* [Stated goal]
Pick out each line in the data below that contains the string "Trumpet", and copy each one in full. Case counts: uppercase and lowercase letters are not interchangeable.

______

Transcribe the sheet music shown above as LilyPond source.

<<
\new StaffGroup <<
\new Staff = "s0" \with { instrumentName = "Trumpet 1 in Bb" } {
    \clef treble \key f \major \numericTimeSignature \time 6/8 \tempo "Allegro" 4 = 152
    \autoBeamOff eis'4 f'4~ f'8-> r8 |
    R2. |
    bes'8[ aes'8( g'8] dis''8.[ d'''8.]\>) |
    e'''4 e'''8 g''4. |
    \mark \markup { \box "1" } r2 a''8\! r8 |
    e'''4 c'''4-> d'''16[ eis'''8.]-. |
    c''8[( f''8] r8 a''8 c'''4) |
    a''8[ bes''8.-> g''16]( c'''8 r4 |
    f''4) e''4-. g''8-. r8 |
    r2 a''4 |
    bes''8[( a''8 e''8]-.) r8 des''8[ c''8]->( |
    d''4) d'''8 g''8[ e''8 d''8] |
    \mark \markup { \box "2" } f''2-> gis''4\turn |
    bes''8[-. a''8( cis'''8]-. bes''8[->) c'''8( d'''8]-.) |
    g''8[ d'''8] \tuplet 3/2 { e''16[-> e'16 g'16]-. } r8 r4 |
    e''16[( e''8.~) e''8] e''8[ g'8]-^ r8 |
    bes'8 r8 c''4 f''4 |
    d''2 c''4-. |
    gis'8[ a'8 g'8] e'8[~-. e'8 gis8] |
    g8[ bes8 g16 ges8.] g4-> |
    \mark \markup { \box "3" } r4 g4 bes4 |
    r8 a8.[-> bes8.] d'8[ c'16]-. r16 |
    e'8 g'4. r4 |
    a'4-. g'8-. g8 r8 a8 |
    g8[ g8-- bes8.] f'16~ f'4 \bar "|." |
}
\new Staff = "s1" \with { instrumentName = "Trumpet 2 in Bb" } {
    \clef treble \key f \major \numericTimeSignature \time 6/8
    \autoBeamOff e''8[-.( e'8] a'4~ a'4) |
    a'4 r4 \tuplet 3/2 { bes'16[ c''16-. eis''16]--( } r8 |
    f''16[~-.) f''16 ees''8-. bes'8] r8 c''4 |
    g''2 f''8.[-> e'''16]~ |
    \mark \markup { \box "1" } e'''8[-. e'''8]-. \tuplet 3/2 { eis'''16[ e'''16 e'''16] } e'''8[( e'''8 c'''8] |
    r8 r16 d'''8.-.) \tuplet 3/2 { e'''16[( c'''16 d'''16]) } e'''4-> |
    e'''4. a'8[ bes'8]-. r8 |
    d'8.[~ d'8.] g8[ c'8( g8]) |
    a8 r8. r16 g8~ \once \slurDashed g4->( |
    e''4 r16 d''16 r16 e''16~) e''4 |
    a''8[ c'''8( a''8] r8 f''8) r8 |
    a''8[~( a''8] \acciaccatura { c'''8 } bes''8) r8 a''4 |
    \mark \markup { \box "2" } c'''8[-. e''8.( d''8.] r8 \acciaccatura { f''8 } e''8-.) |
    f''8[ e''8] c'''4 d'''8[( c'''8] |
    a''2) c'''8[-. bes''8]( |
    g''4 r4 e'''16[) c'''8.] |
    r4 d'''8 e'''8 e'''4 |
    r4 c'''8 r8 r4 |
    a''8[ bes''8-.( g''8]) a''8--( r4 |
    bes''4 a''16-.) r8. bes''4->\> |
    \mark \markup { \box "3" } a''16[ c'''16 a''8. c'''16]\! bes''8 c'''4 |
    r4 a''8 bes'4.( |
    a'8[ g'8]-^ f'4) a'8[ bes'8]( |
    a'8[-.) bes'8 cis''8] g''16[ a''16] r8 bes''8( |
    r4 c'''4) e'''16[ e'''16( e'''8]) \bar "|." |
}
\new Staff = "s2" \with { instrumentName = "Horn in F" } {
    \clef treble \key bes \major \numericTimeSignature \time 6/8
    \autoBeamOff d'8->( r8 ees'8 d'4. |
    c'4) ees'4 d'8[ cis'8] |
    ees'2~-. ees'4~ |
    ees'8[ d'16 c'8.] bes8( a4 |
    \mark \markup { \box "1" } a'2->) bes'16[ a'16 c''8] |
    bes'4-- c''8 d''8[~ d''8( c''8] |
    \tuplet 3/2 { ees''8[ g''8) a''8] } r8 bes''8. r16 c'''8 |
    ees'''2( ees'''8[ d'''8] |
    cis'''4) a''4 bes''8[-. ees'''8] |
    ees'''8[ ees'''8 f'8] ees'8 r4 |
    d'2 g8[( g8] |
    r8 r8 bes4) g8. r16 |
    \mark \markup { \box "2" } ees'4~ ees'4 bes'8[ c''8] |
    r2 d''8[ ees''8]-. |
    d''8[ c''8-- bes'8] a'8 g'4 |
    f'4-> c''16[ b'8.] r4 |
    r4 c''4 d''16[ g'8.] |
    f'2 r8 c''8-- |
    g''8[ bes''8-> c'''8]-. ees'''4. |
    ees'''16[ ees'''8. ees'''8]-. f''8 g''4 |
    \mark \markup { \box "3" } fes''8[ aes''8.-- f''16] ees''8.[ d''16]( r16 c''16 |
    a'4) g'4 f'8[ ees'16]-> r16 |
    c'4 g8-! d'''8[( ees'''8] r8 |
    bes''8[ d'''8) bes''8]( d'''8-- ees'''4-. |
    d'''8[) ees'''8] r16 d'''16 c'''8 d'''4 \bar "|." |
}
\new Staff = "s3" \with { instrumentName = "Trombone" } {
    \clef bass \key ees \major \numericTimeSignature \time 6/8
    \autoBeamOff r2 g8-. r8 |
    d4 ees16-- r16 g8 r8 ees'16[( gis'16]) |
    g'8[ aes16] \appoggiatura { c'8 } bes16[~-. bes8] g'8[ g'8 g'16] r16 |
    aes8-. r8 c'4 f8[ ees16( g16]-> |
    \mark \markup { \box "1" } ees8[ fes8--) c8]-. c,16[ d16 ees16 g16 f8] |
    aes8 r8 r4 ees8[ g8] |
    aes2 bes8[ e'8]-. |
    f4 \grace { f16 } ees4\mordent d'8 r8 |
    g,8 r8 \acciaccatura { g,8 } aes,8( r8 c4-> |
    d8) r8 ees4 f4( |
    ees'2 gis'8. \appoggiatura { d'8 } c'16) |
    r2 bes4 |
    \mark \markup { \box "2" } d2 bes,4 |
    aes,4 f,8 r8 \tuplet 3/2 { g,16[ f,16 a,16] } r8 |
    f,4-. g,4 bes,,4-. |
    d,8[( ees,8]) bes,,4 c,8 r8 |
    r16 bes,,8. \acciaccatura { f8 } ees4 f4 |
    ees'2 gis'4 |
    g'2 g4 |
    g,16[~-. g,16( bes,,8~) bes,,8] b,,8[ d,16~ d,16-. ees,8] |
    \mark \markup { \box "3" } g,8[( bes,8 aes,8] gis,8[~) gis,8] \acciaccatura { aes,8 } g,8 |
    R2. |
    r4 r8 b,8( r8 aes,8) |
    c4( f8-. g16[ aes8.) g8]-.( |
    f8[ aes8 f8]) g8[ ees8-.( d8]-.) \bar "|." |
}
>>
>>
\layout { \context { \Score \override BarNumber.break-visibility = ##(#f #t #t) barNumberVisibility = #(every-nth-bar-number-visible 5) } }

______

* [Result below]
\new Staff = "s0" \with { instrumentName = "Trumpet 1 in Bb" } {
\new Staff = "s1" \with { instrumentName = "Trumpet 2 in Bb" } {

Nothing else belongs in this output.